DATASET RECORDS Start Marker

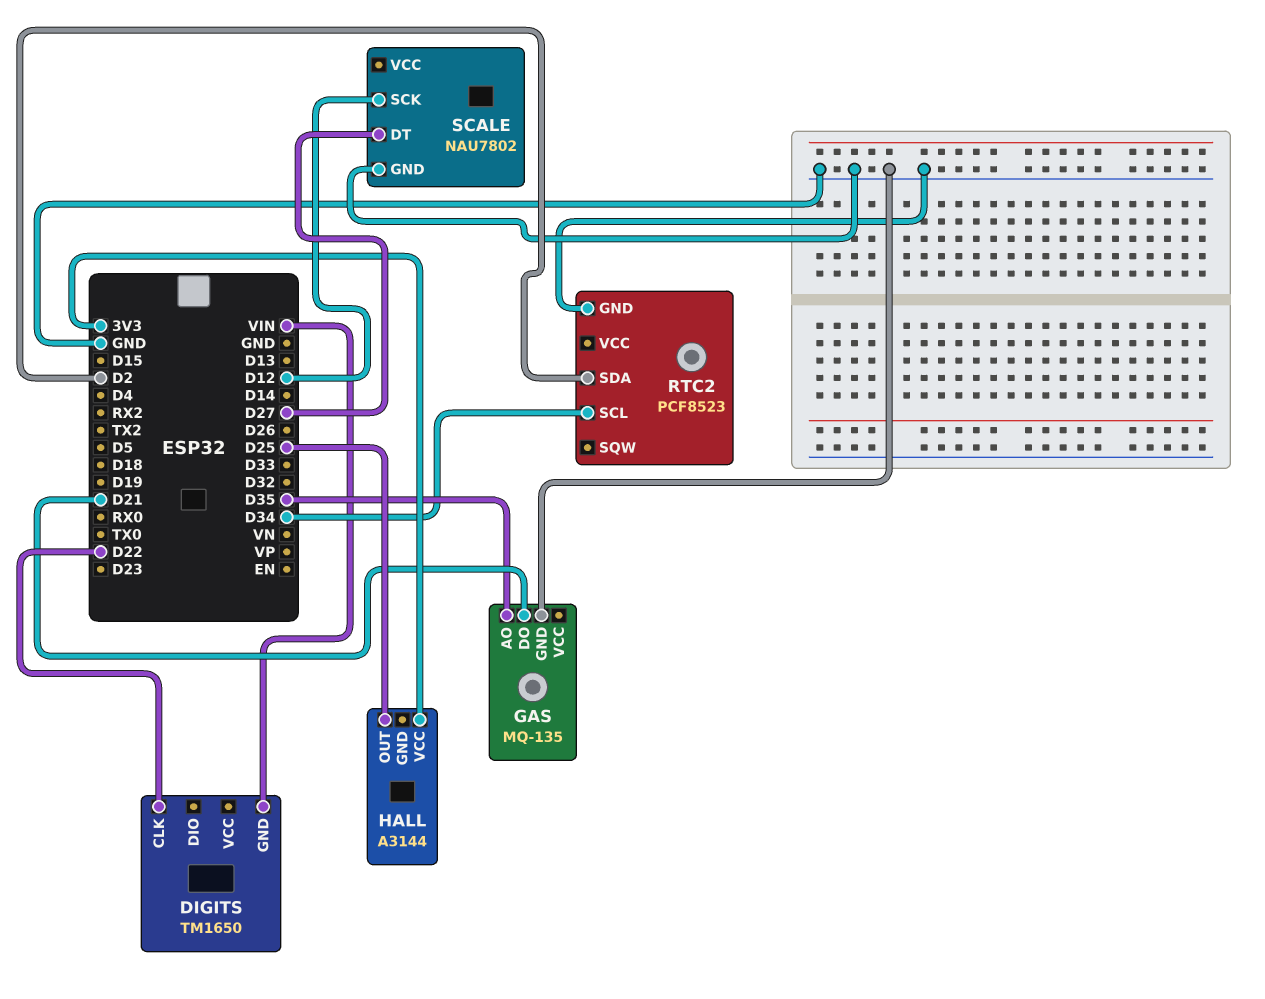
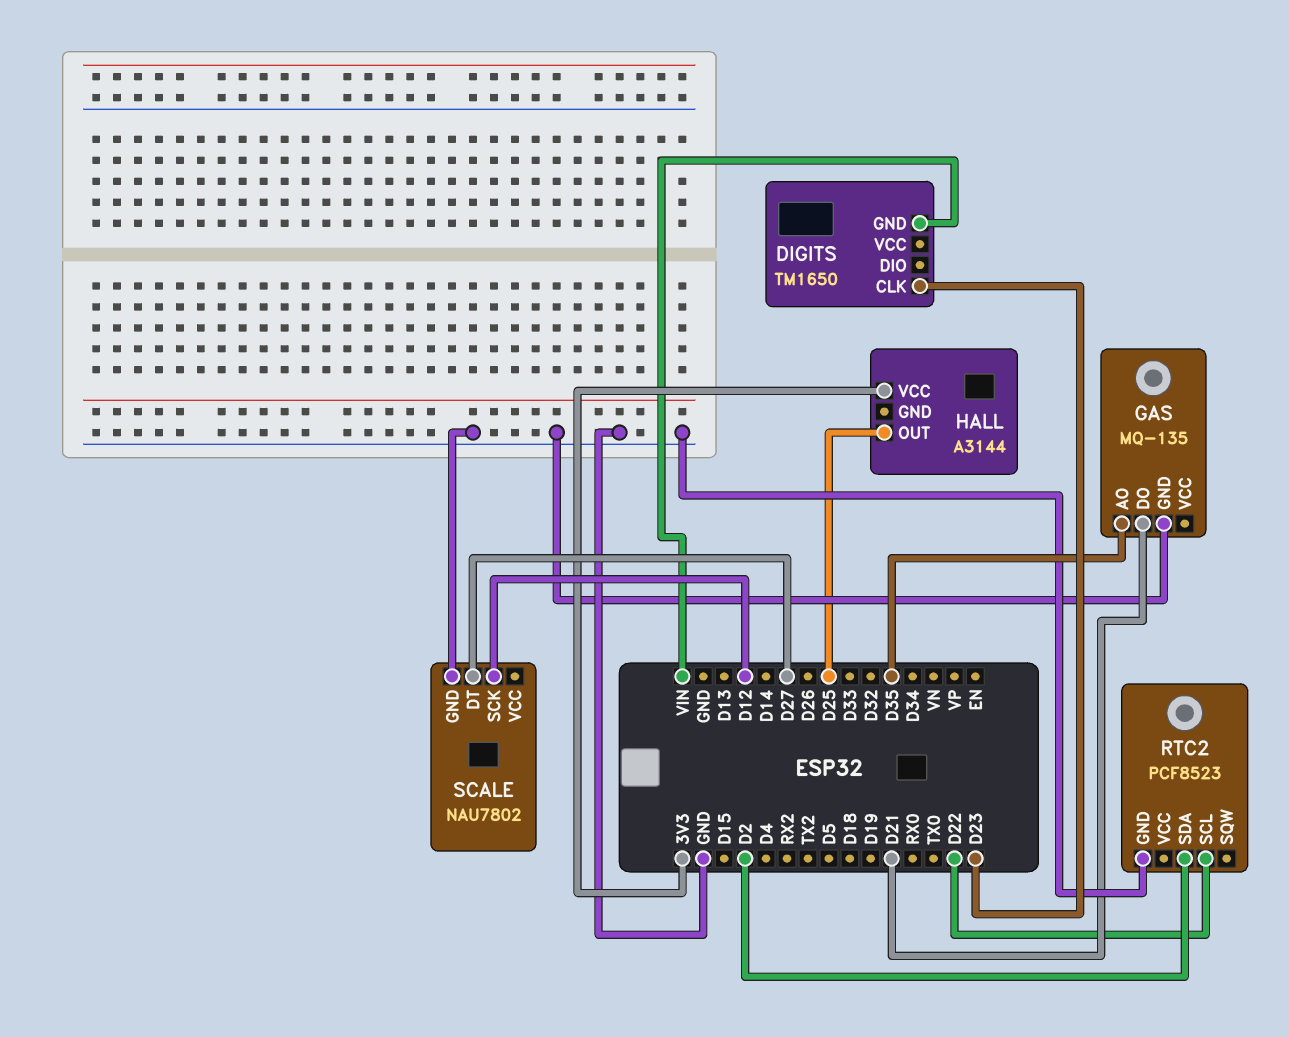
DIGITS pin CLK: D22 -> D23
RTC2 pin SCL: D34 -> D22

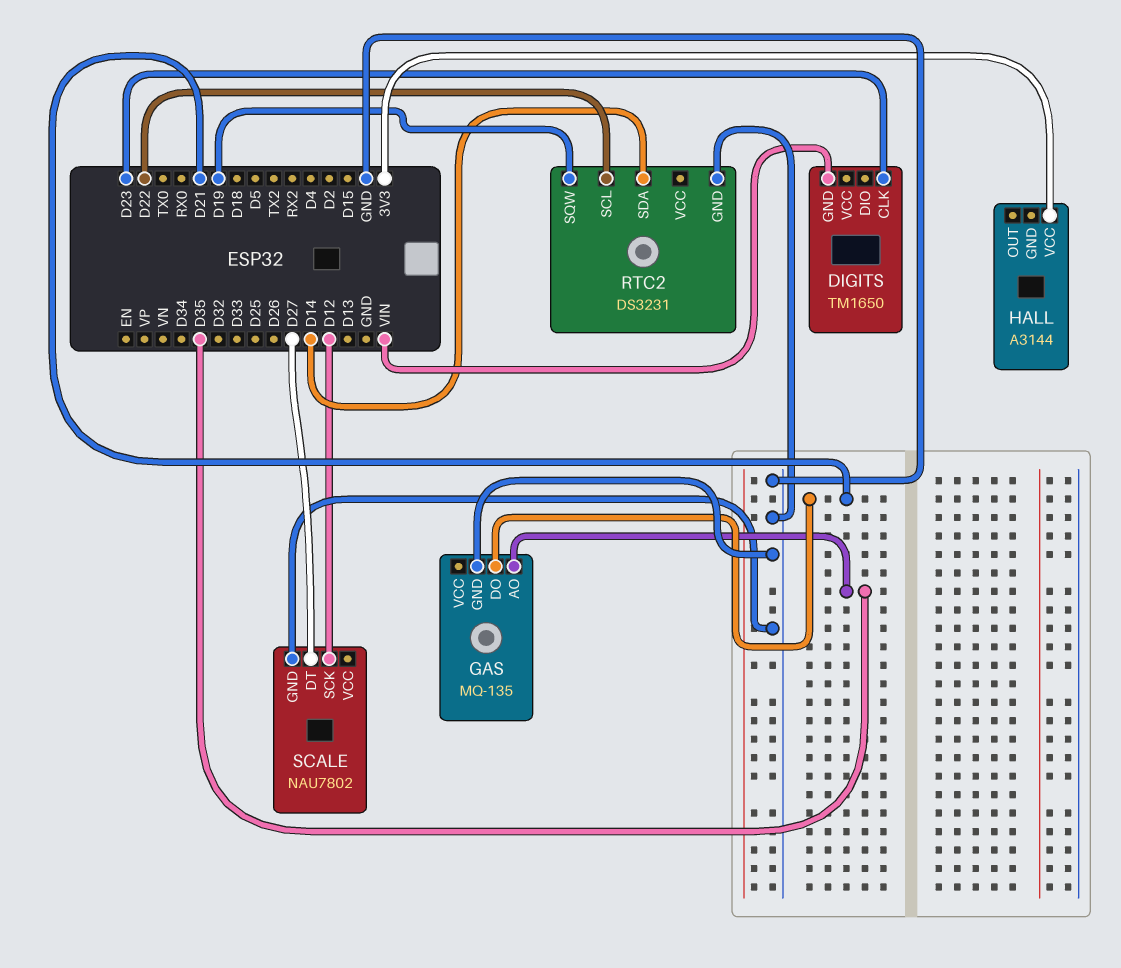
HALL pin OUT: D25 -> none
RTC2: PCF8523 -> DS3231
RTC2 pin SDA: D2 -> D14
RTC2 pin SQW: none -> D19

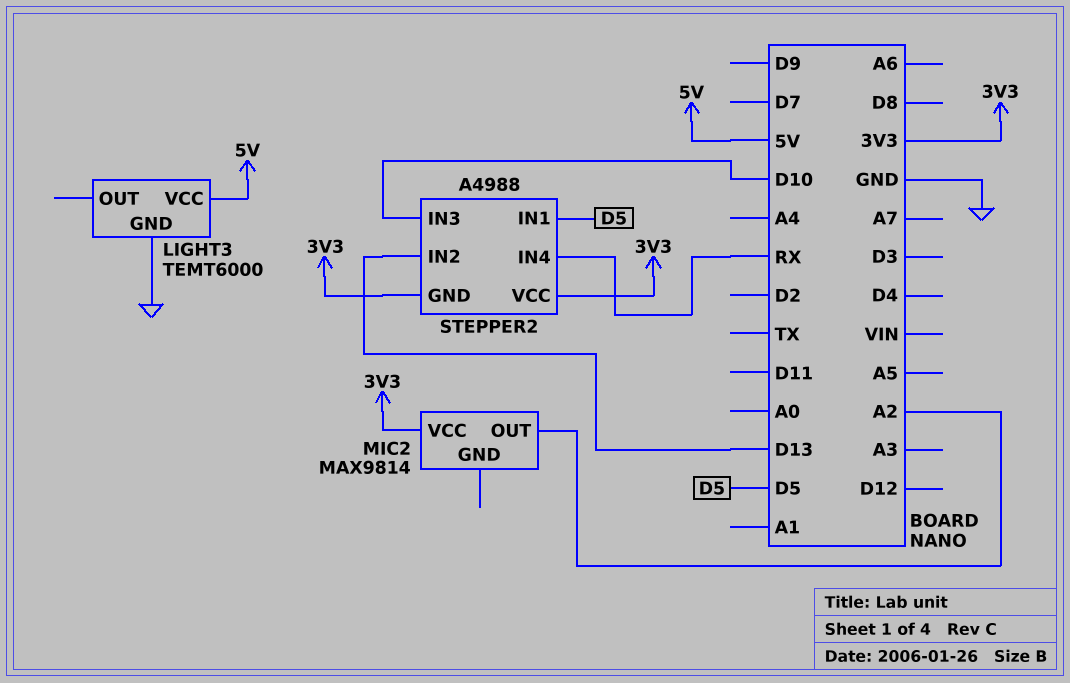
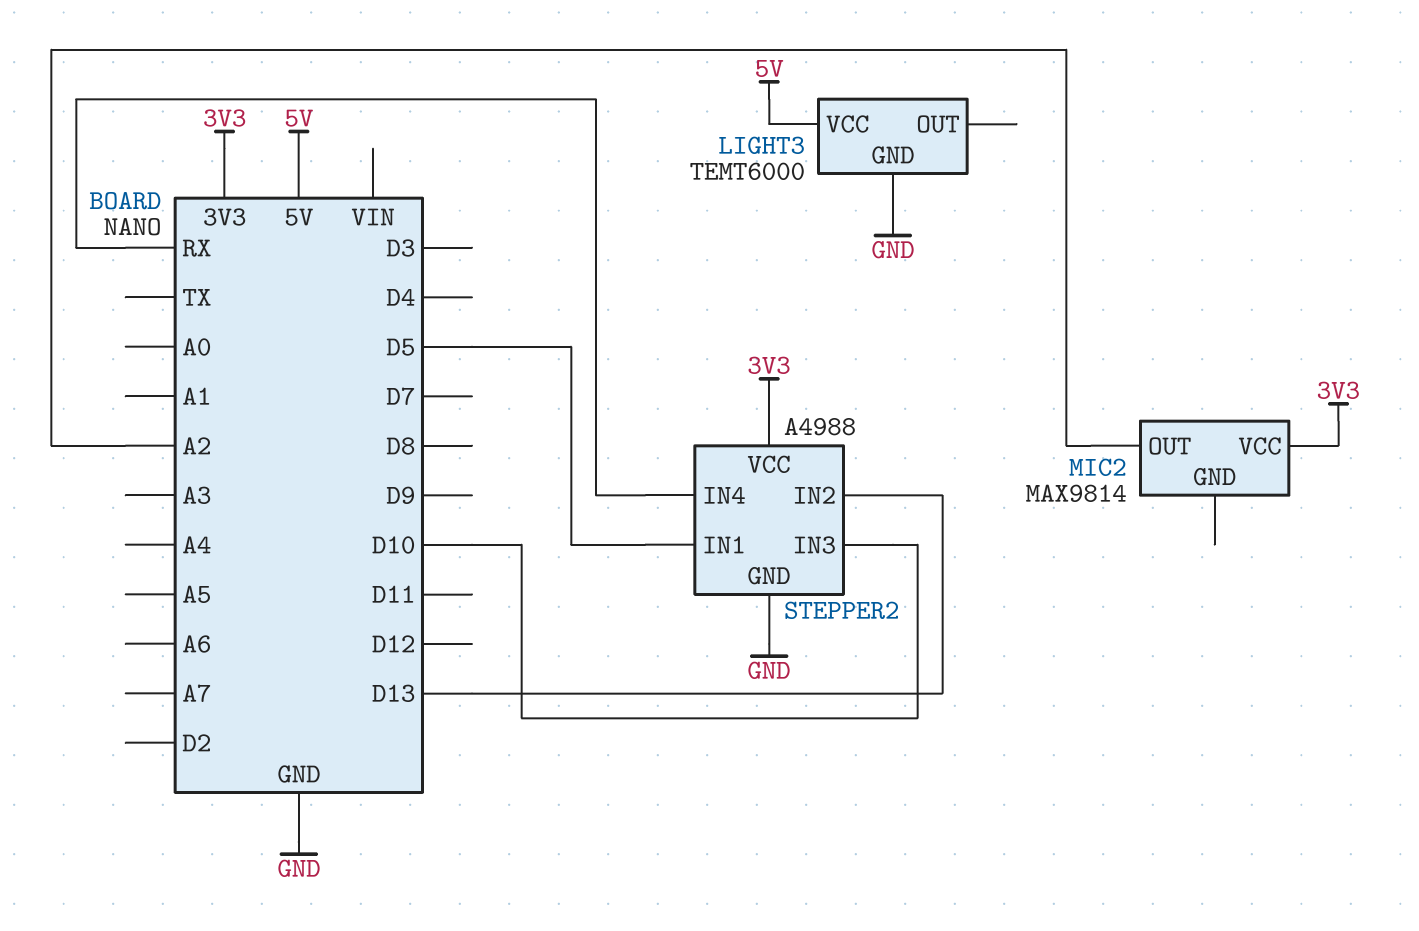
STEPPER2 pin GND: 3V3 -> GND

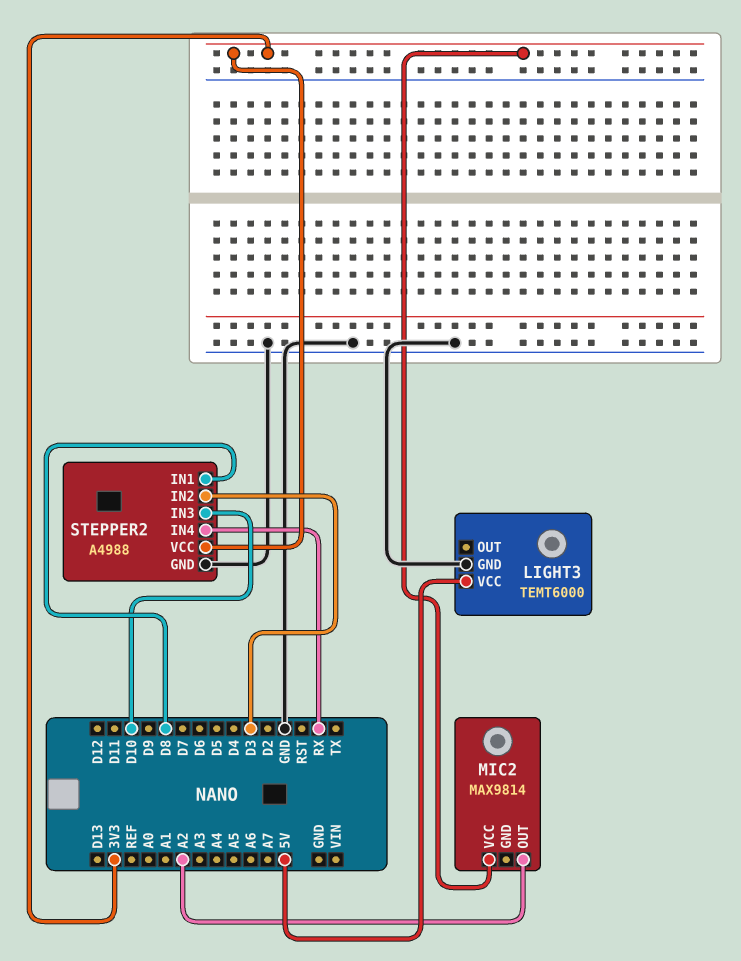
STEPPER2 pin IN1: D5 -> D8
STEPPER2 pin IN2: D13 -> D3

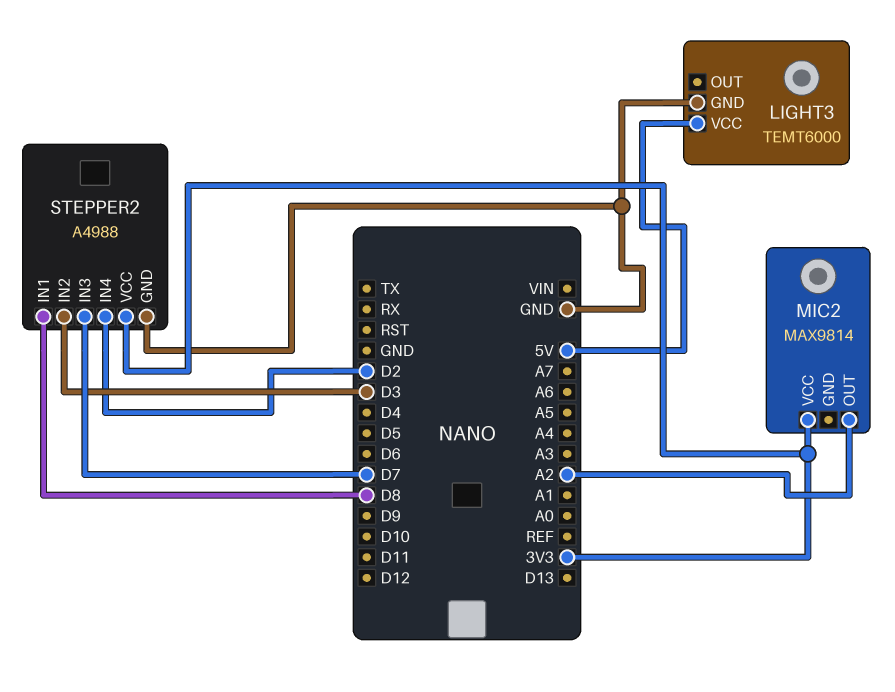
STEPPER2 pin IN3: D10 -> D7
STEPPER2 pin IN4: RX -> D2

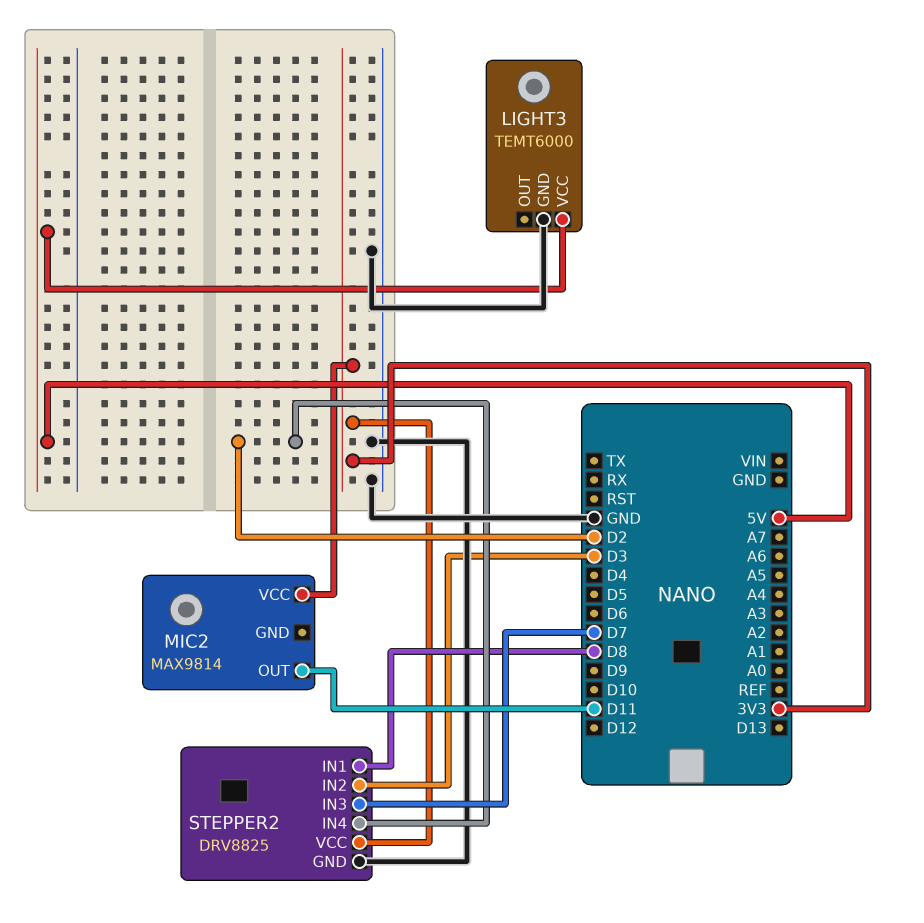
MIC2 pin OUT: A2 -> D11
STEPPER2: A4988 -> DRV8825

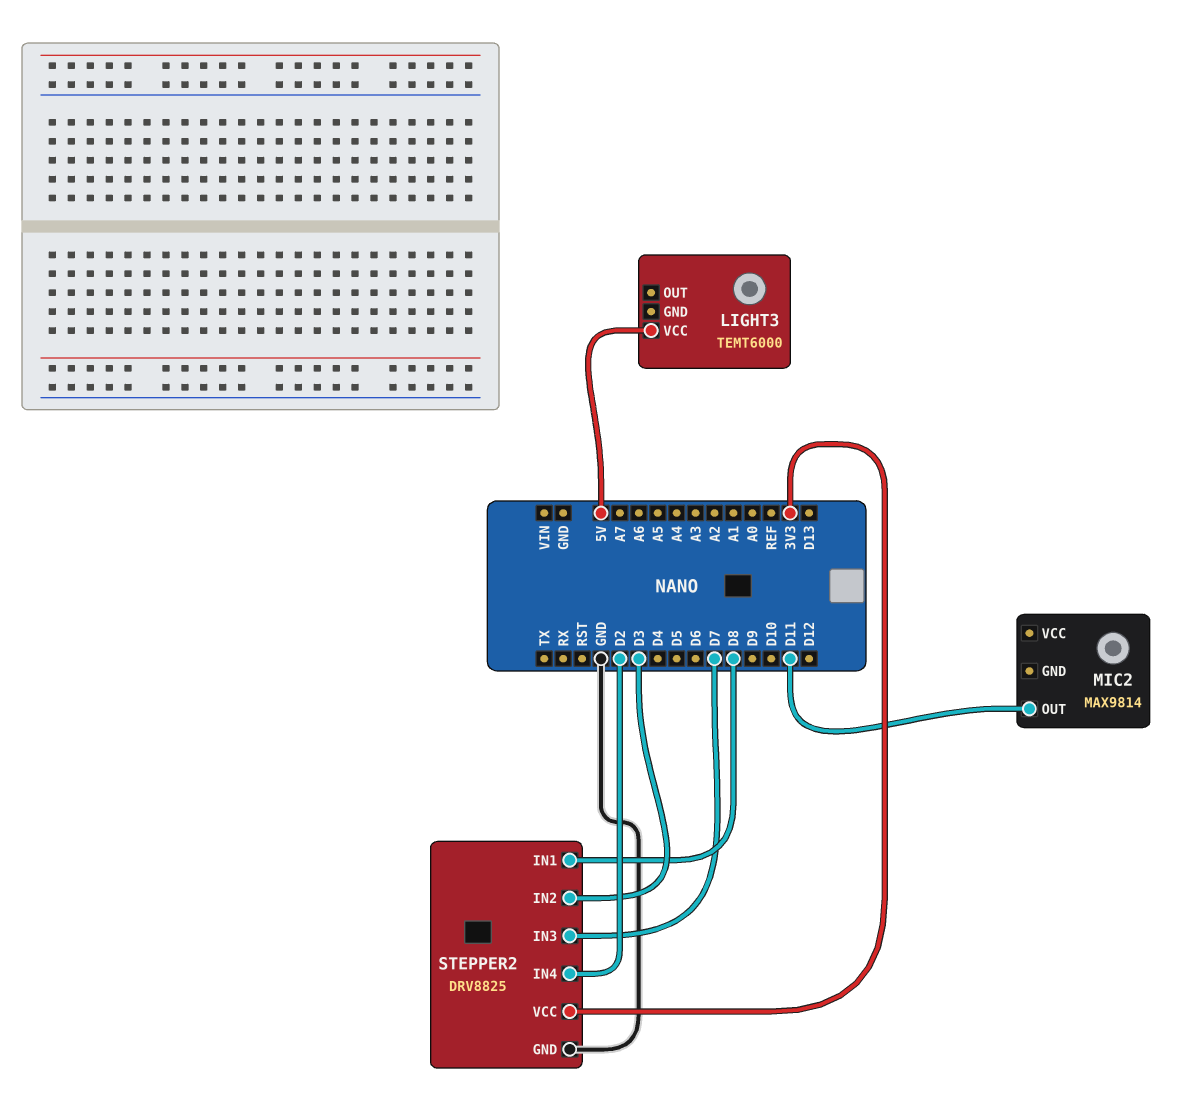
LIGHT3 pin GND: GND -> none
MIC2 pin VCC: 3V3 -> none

DATASET RECORDS End Marker

▶ WORK TO COMPLETE: Read the entries and show each line that mentions "none".

▶ RESULT:
HALL pin OUT: D25 -> none
RTC2 pin SQW: none -> D19
LIGHT3 pin GND: GND -> none
MIC2 pin VCC: 3V3 -> none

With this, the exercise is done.